REQUEST: When the word "cube" appears in a line of the data below, list that line.

[Object state comparisons]
%%
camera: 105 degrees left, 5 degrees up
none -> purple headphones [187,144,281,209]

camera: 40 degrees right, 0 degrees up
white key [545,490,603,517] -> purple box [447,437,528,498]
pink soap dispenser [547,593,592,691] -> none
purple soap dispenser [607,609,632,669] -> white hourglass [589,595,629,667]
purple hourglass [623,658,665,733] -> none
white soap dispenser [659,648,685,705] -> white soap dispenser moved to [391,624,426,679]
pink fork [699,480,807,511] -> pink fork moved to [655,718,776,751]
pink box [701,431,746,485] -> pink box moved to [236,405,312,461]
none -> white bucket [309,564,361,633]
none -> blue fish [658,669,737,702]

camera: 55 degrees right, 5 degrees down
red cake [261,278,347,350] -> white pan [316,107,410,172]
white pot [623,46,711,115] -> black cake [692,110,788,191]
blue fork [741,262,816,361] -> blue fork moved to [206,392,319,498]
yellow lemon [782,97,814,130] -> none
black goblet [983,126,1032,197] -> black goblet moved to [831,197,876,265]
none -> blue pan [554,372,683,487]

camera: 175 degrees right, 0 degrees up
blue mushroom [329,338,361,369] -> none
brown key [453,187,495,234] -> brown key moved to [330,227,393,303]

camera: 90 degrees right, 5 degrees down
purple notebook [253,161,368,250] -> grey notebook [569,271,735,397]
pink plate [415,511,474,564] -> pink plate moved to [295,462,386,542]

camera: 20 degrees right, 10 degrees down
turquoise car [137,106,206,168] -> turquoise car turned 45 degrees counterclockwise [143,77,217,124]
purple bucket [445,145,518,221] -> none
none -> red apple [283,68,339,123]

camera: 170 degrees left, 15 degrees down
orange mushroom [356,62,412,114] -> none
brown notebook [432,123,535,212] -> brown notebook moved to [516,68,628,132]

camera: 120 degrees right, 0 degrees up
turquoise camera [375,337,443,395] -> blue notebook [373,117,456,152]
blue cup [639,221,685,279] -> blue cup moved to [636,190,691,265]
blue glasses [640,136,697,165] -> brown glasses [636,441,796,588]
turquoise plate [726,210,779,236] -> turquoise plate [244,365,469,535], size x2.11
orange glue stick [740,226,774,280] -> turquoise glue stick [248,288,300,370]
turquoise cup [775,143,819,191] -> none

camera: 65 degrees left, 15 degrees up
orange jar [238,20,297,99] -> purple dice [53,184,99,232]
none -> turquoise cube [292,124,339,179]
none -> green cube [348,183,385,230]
%%
REPLY:
none -> turquoise cube [292,124,339,179]
none -> green cube [348,183,385,230]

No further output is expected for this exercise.